:: Task to carry out ::
Leaving out pictures, output exactly the lines below from the one that has "none -> red plate D6 level 1" through the one that has "none -> lime brick I3:I4 level 1", and nothing else.

:: Given data ::
————
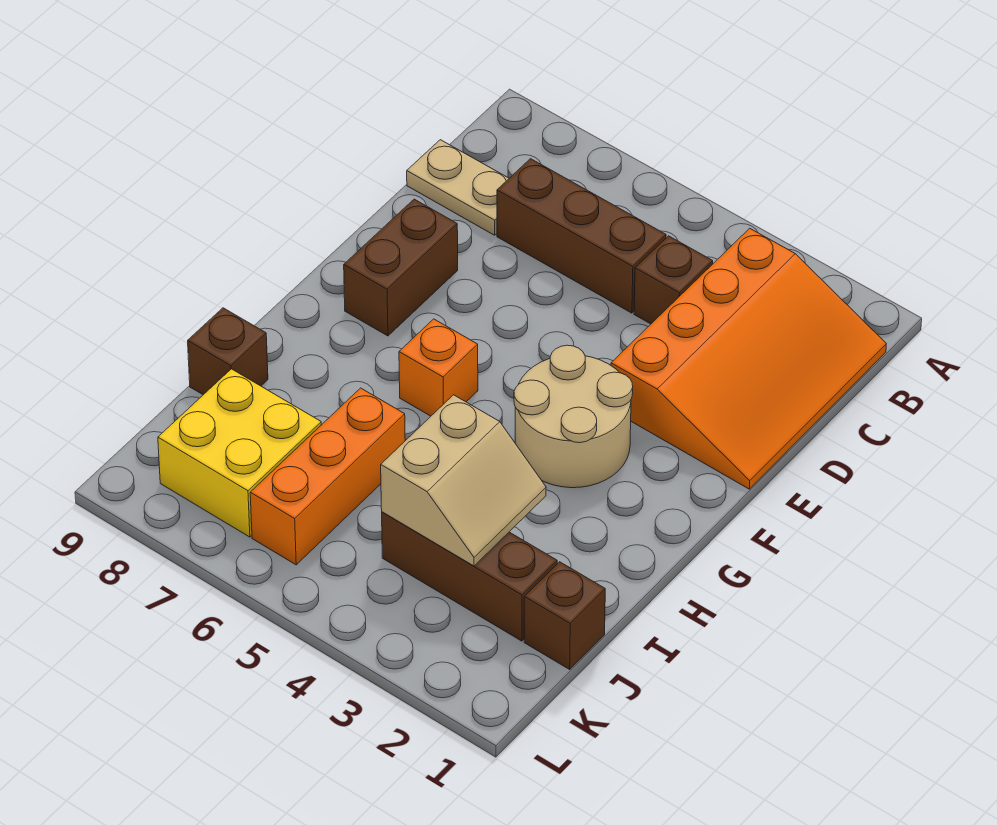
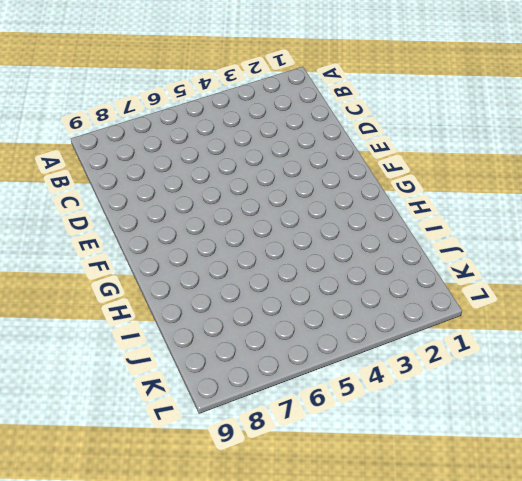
none -> orange slope B1:E3 level 1 top 3
none -> brown brick C4 level 1
none -> brown brick C5:C7 level 1

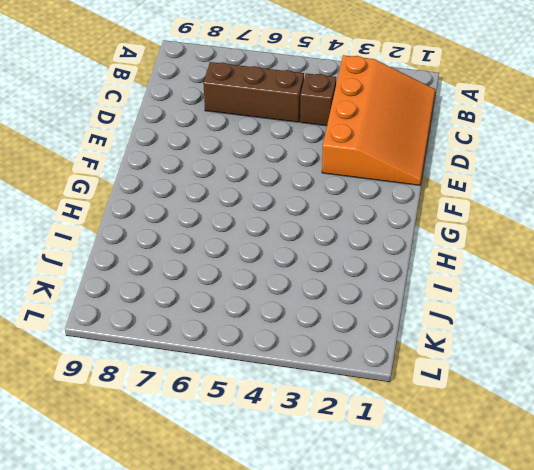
none -> tan plate C8:C9 level 1
none -> brown brick E8:F8 level 1
none -> tan round brick F3:G4 level 1

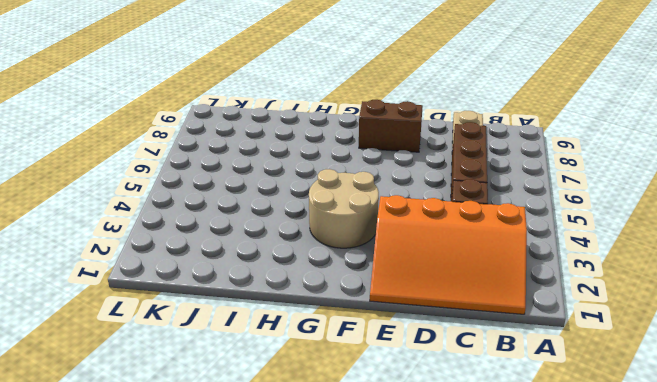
none -> orange brick G6 level 1
none -> orange brick I6:K6 level 1
none -> brown brick I9 level 1

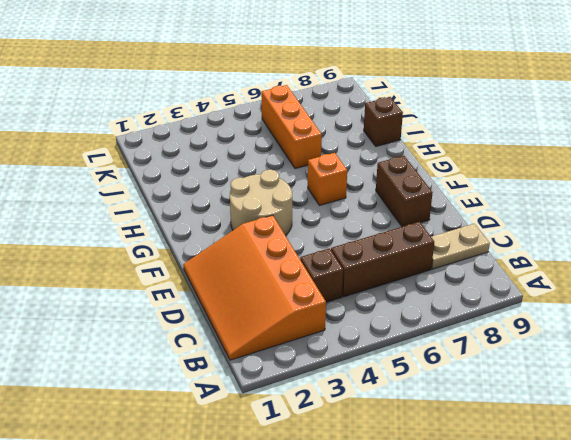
none -> brown brick J1 level 1
none -> brown brick J2:J4 level 1
none -> yellow brick J7:K8 level 1

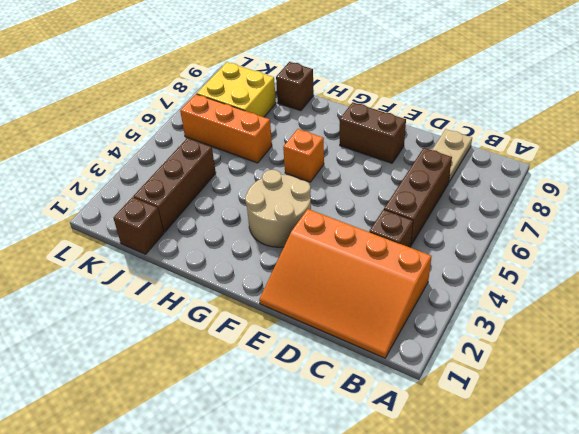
none -> tan slope I3:J4 level 2 top 4

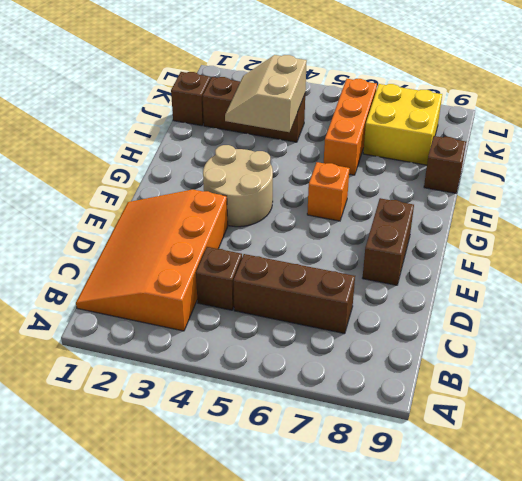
none -> tan plate C8:C9 level 1

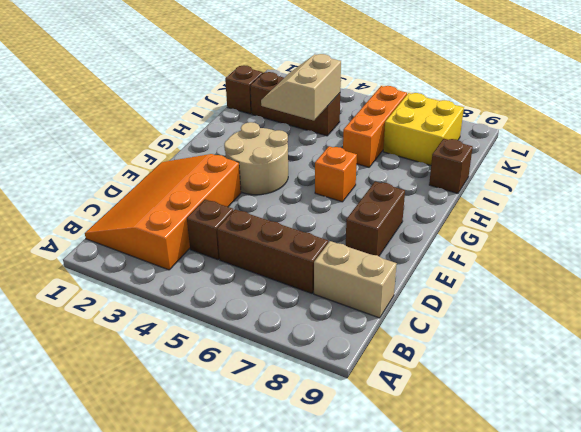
tan brick C8:C9 level 1 -> tan plate C8:C9 level 1

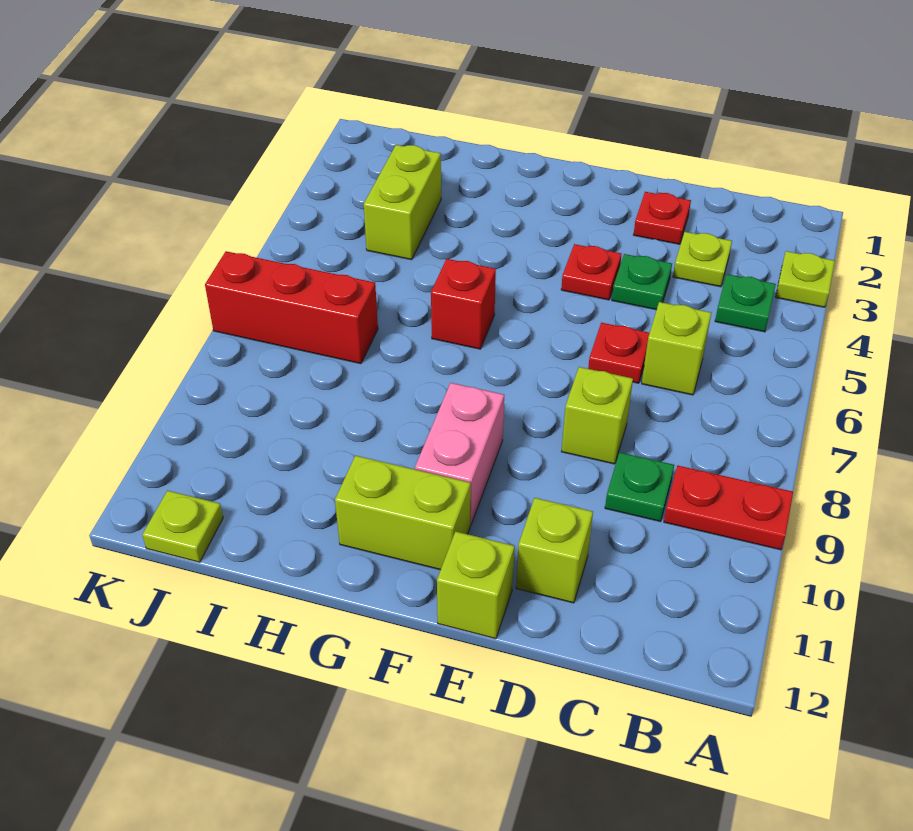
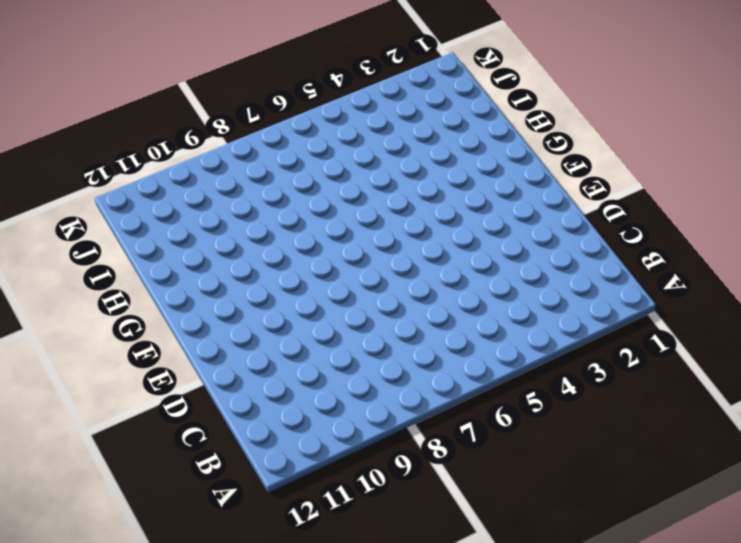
none -> lime plate A3 level 1
none -> red plate A9:B9 level 1
none -> green plate B4 level 1

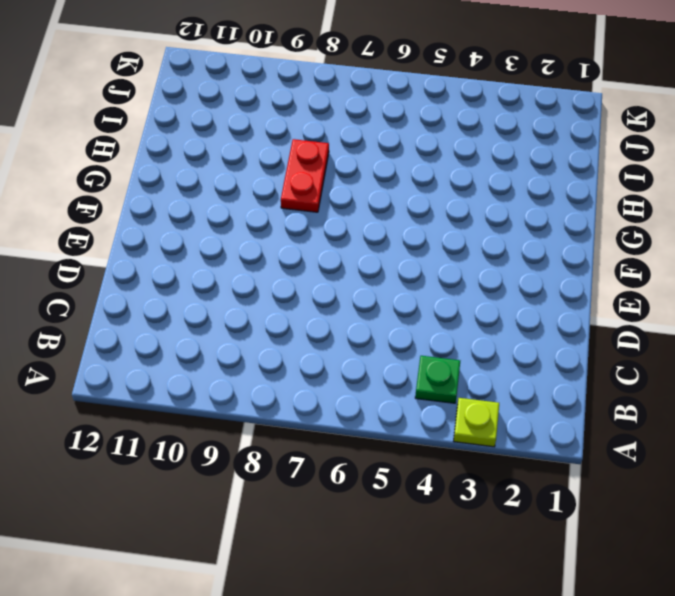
red plate G8:H8 level 1 -> red plate A9:B9 level 1
none -> lime plate C3 level 1
none -> lime brick C6 level 1
none -> green plate C9 level 1

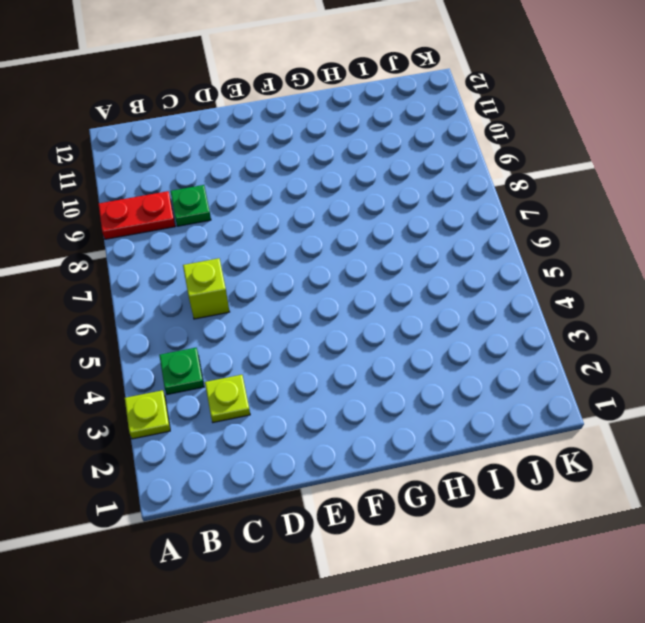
none -> red plate D2 level 1
none -> green plate D4 level 1
none -> red plate D6 level 1

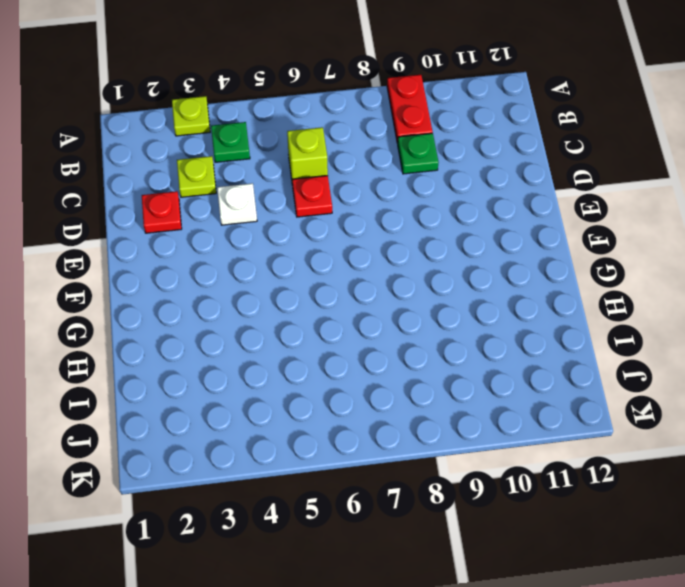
white plate D4 level 1 -> green plate D4 level 1
none -> lime brick D8 level 1
none -> lime brick D11 level 1
none -> red plate E4 level 1

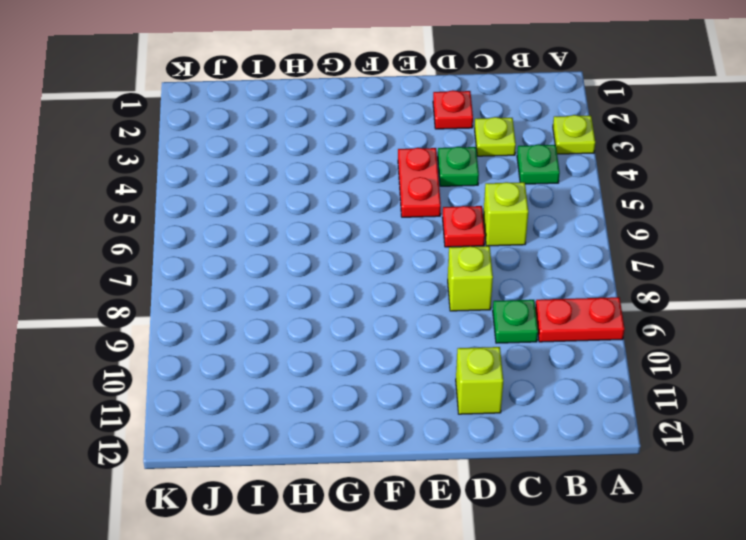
red plate E4:E5 level 1 -> red plate E4 level 1
none -> lime brick E12 level 1
none -> pink brick F9:F10 level 1
none -> lime brick F11:G11 level 1

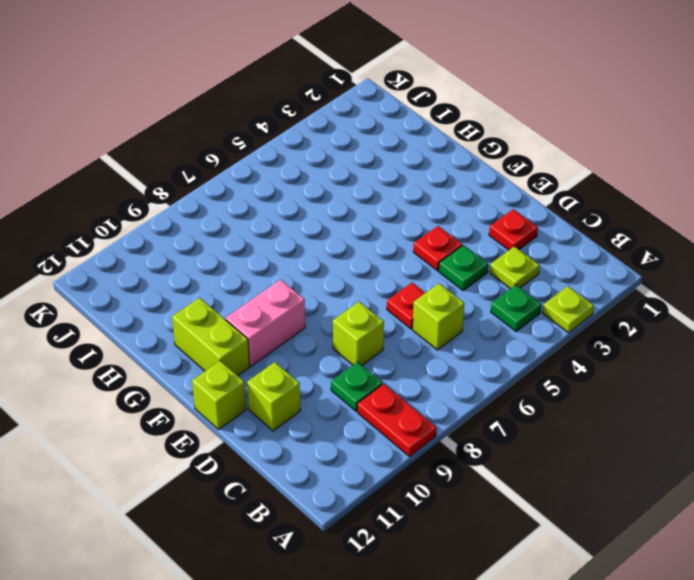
none -> red brick G6 level 1
none -> lime brick I3:I4 level 1
none -> red brick I7:K7 level 1

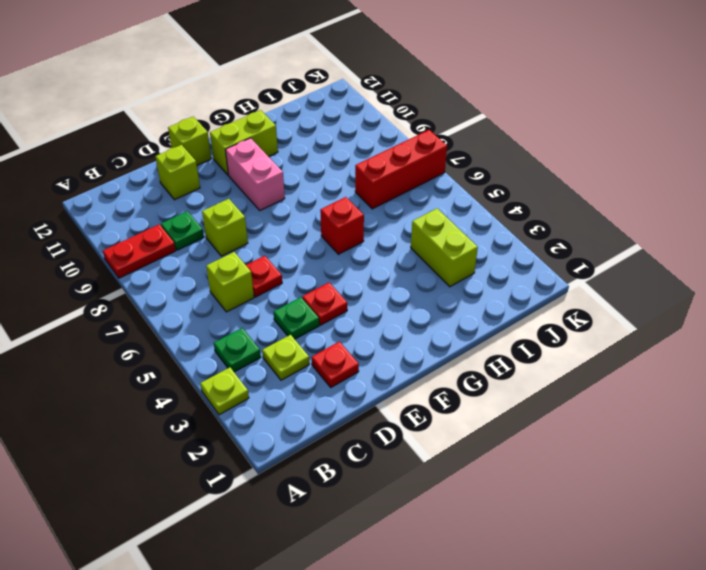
none -> lime plate J12 level 1

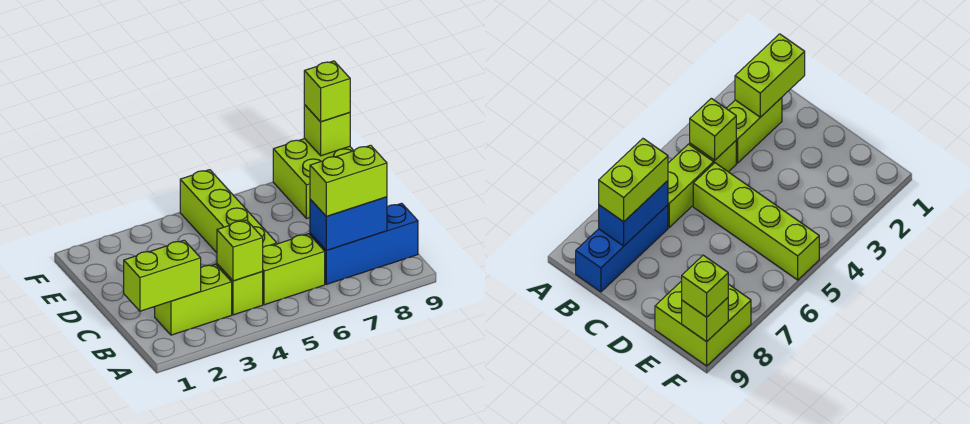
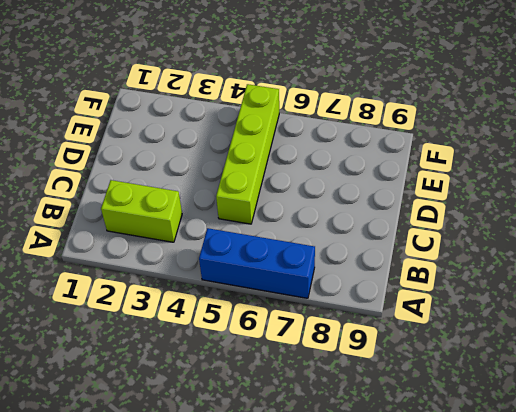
blue brick A5:A7 level 1 -> blue brick B7:B9 level 1
none -> lime brick B4 level 1
none -> lime brick B5:B6 level 1
none -> lime brick E8:F9 level 1

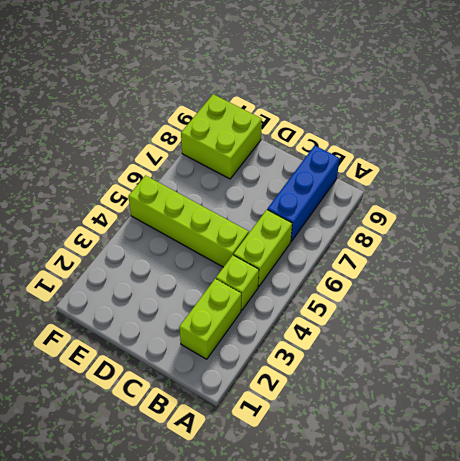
none -> lime brick B1:B2 level 2
none -> lime brick B4 level 2
none -> blue brick B7:B8 level 2

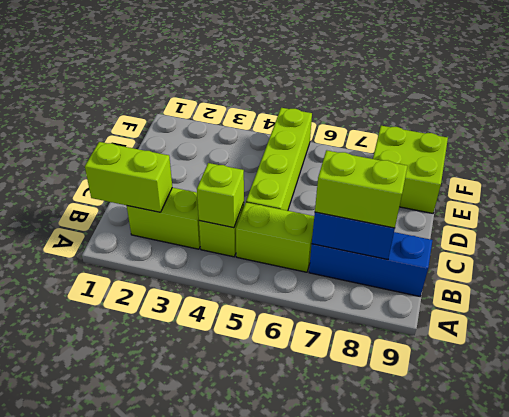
none -> lime brick F9 level 2
none -> lime brick F9 level 3

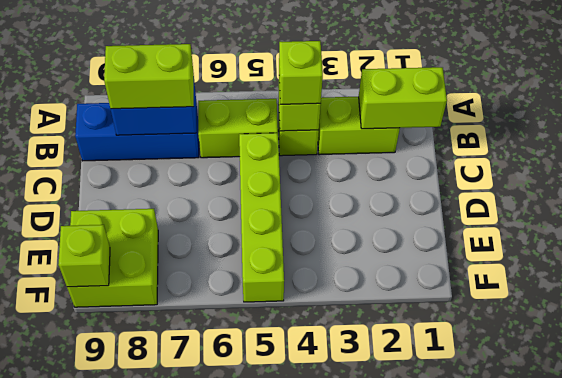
lime brick B4 level 3 -> lime brick F9 level 3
————
:: Result for this task ::
none -> red plate D6 level 1

white plate D4 level 1 -> green plate D4 level 1
none -> lime brick D8 level 1
none -> lime brick D11 level 1
none -> red plate E4 level 1

red plate E4:E5 level 1 -> red plate E4 level 1
none -> lime brick E12 level 1
none -> pink brick F9:F10 level 1
none -> lime brick F11:G11 level 1

none -> red brick G6 level 1
none -> lime brick I3:I4 level 1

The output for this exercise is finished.